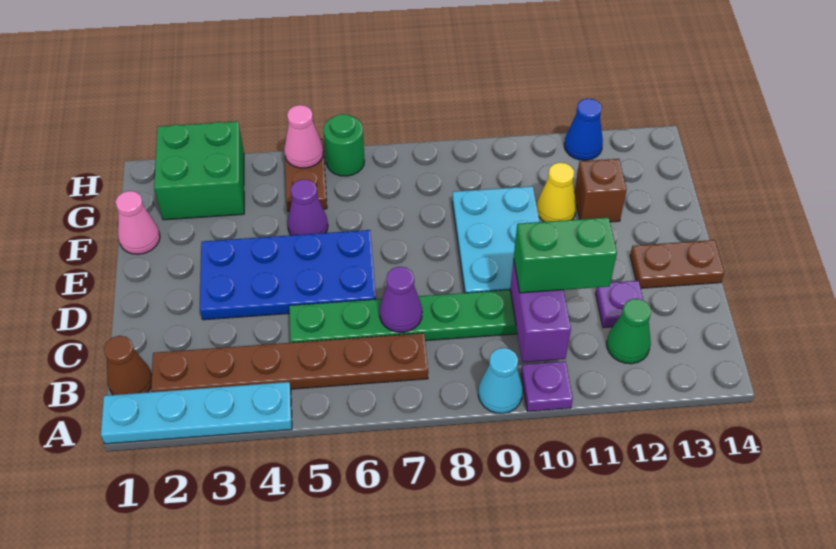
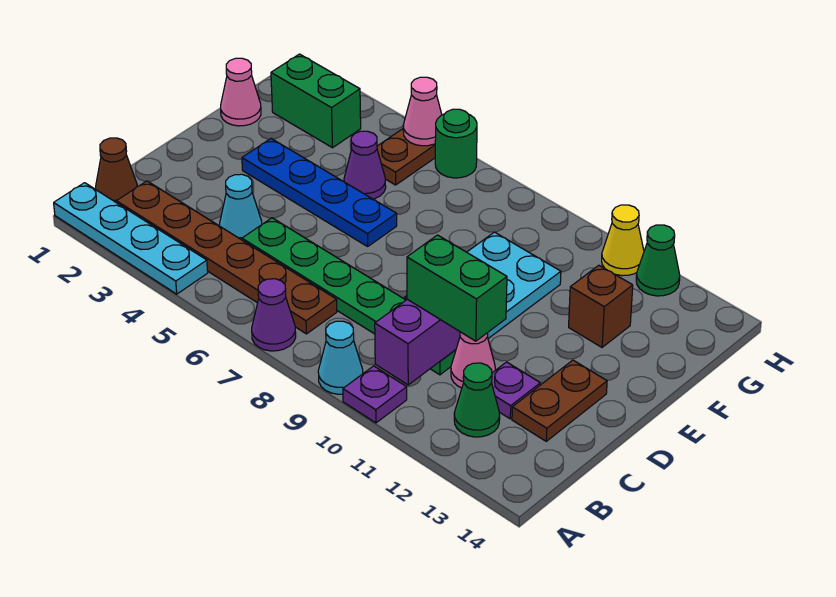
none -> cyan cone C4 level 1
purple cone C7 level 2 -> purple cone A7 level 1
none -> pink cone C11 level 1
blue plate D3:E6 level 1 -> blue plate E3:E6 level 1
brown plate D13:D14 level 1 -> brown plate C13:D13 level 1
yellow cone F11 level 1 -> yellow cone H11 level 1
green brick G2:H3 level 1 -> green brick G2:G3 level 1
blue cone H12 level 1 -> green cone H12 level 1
--
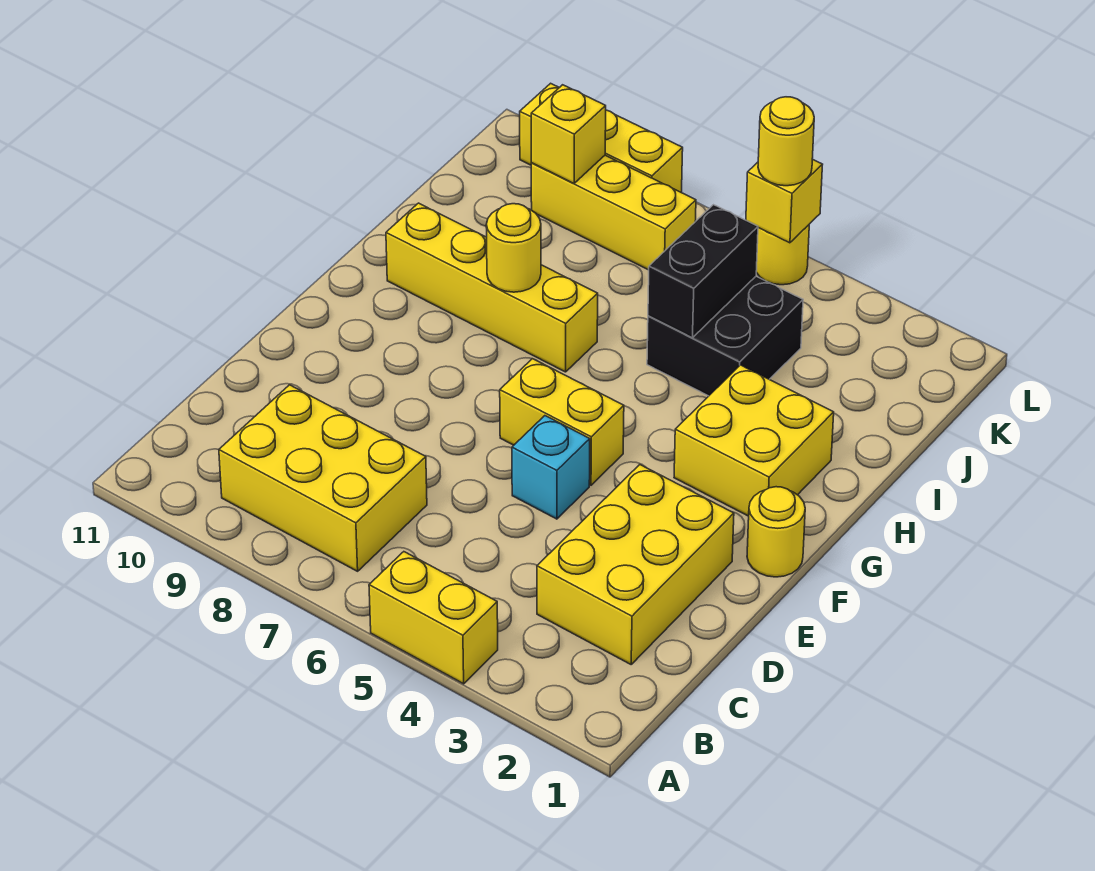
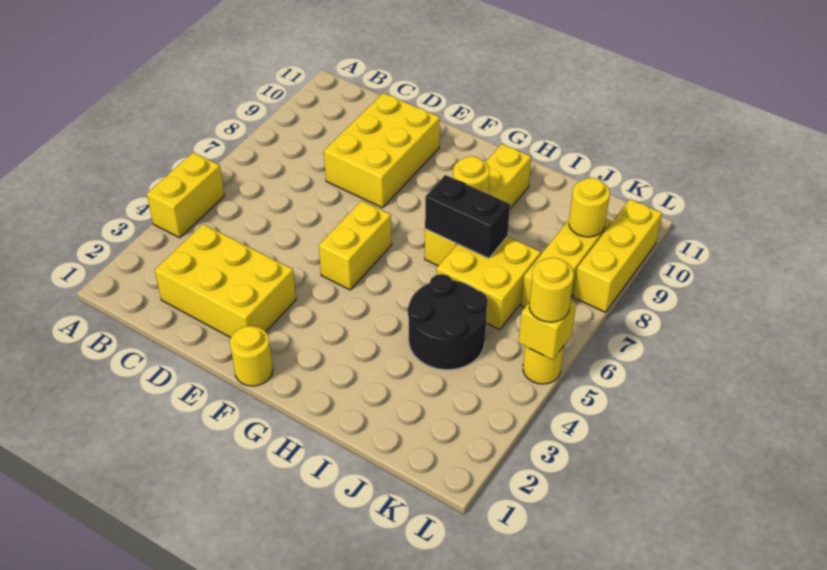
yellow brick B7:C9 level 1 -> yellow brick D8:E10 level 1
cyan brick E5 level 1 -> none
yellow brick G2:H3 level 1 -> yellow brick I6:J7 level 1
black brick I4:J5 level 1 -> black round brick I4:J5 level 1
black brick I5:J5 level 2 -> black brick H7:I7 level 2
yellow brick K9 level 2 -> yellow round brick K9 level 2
...
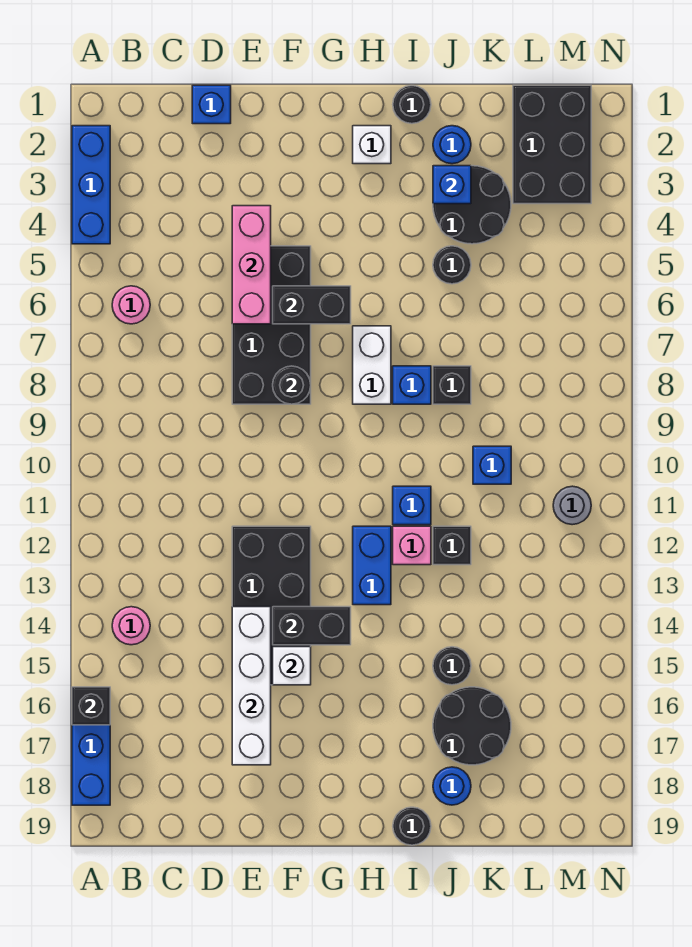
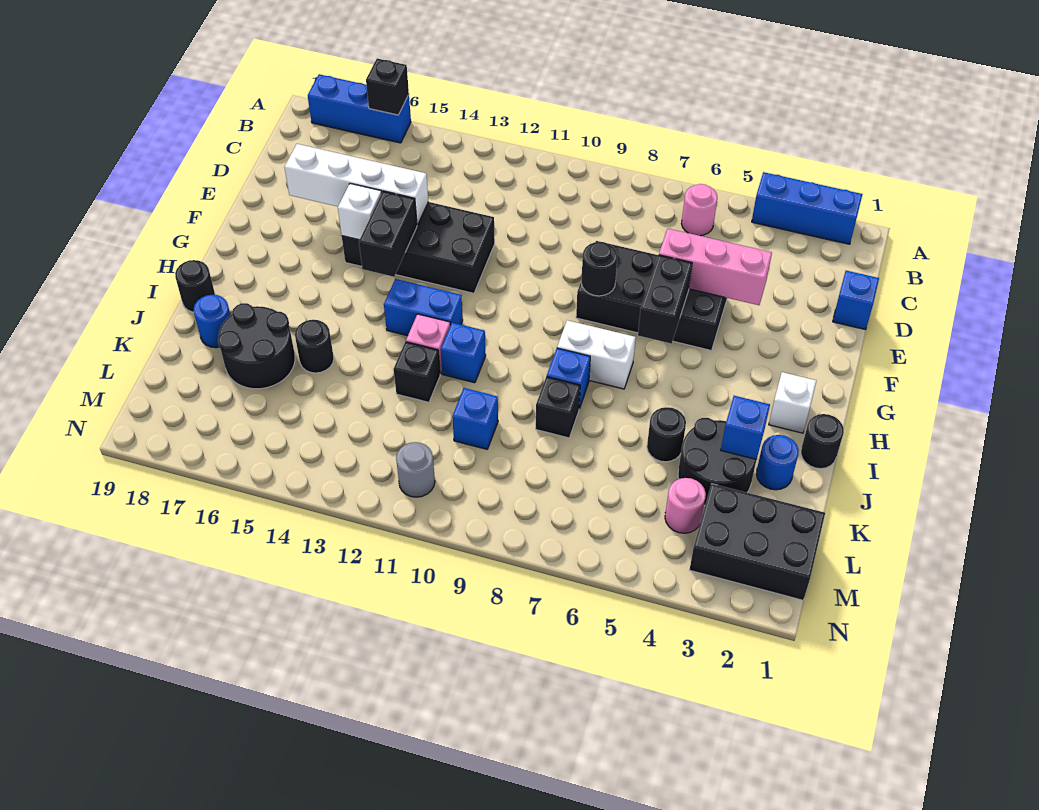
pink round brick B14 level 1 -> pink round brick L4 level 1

## Work required
Reproduce the entries above exactly, but only the lines between the line holding "none -> pink cone C11 level 1" and the line holding "blue cone H12", inclusive.

## Task answer
none -> pink cone C11 level 1
blue plate D3:E6 level 1 -> blue plate E3:E6 level 1
brown plate D13:D14 level 1 -> brown plate C13:D13 level 1
yellow cone F11 level 1 -> yellow cone H11 level 1
green brick G2:H3 level 1 -> green brick G2:G3 level 1
blue cone H12 level 1 -> green cone H12 level 1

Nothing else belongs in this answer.